# WHAT TO WORK ON
Every line from the one with "gray pentagon: (186, 244)" through the end of the records below should be restated word for word, and nothing outside that span.

# DATA FOR THIS TASK
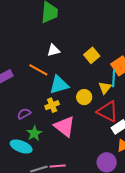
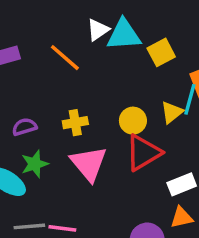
white triangle: (53, 50) -> (98, 30), turned -32
cyan triangle: (59, 85) -> (124, 35), moved
red triangle: (108, 112) -> (143, 153), moved, turned 50

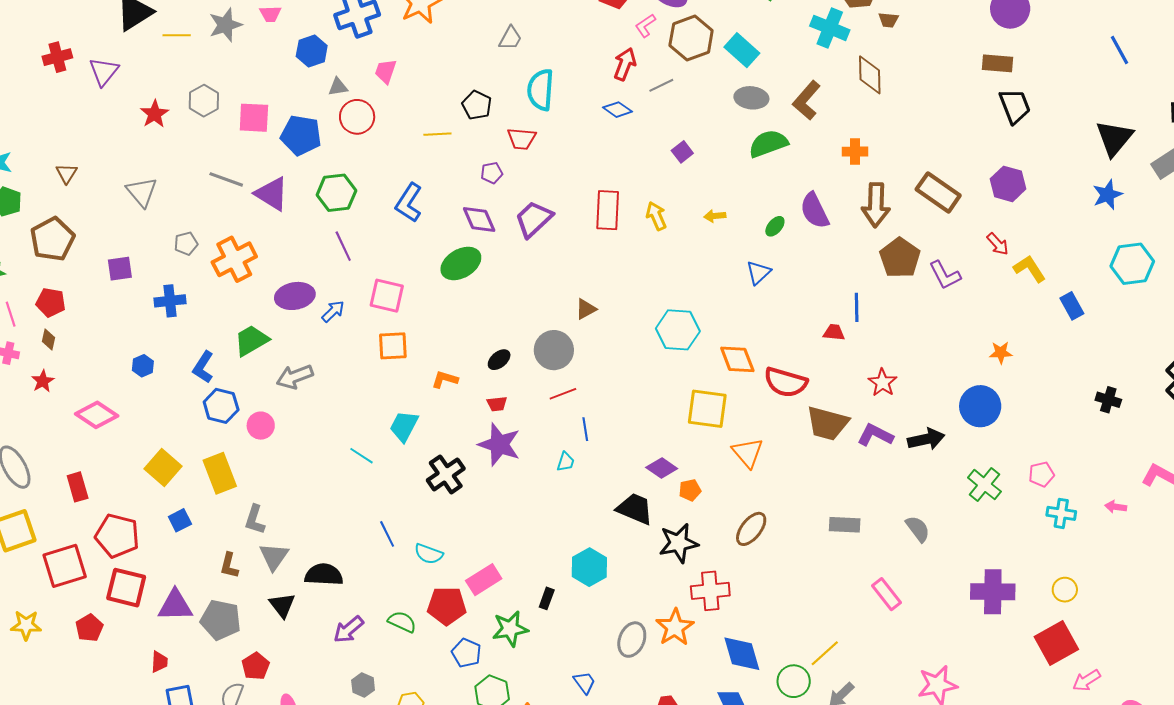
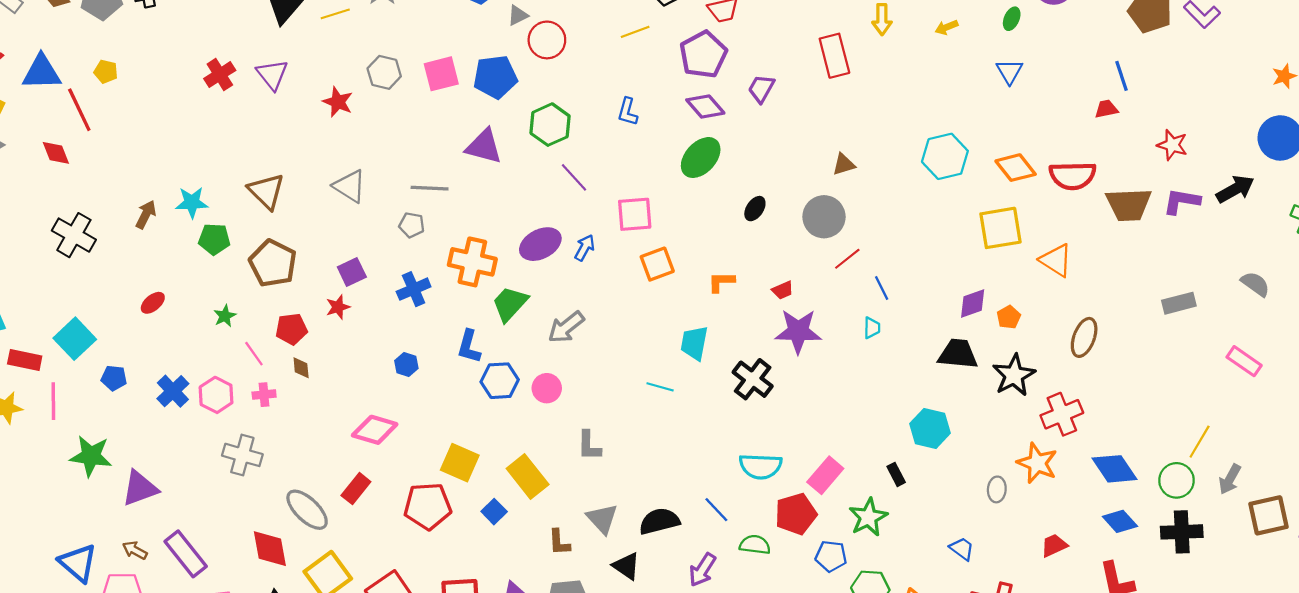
brown triangle: (67, 173) -> (266, 191), size x1.6
purple pentagon: (492, 173) -> (703, 54), size x2.0
gray line: (226, 179) -> (430, 188), moved
blue L-shape: (409, 203) -> (628, 112), size x0.7
yellow arrow: (656, 216) -> (882, 19), moved, turned -140
purple trapezoid: (534, 219) -> (761, 89), size x0.7
gray pentagon: (186, 244) -> (412, 225), turned -30
orange cross: (234, 259) -> (472, 262), moved, turned -33
brown triangle: (586, 309) -> (844, 164), turned 30
black ellipse: (499, 360) -> (755, 209), moved
red star: (43, 381) -> (338, 307), moved, turned 30
purple diamond: (662, 468) -> (973, 304), turned -36
yellow rectangle: (220, 473) -> (528, 477), moved
red rectangle: (78, 487) -> (356, 489), moved, turned 72
gray L-shape: (255, 520) -> (589, 446), moved
blue line: (387, 534) -> (716, 510), moved
red pentagon: (117, 536) -> (428, 506), moved
cyan semicircle: (429, 554) -> (761, 466), size x1.4
black rectangle: (547, 598) -> (896, 474), turned -30
gray ellipse: (632, 640) -> (997, 489), size x0.7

# SOLUTION FOR THIS PROBLEM
gray pentagon: (186, 244) -> (412, 225), turned -30
orange cross: (234, 259) -> (472, 262), moved, turned -33
brown triangle: (586, 309) -> (844, 164), turned 30
black ellipse: (499, 360) -> (755, 209), moved
red star: (43, 381) -> (338, 307), moved, turned 30
purple diamond: (662, 468) -> (973, 304), turned -36
yellow rectangle: (220, 473) -> (528, 477), moved
red rectangle: (78, 487) -> (356, 489), moved, turned 72
gray L-shape: (255, 520) -> (589, 446), moved
blue line: (387, 534) -> (716, 510), moved
red pentagon: (117, 536) -> (428, 506), moved
cyan semicircle: (429, 554) -> (761, 466), size x1.4
black rectangle: (547, 598) -> (896, 474), turned -30
gray ellipse: (632, 640) -> (997, 489), size x0.7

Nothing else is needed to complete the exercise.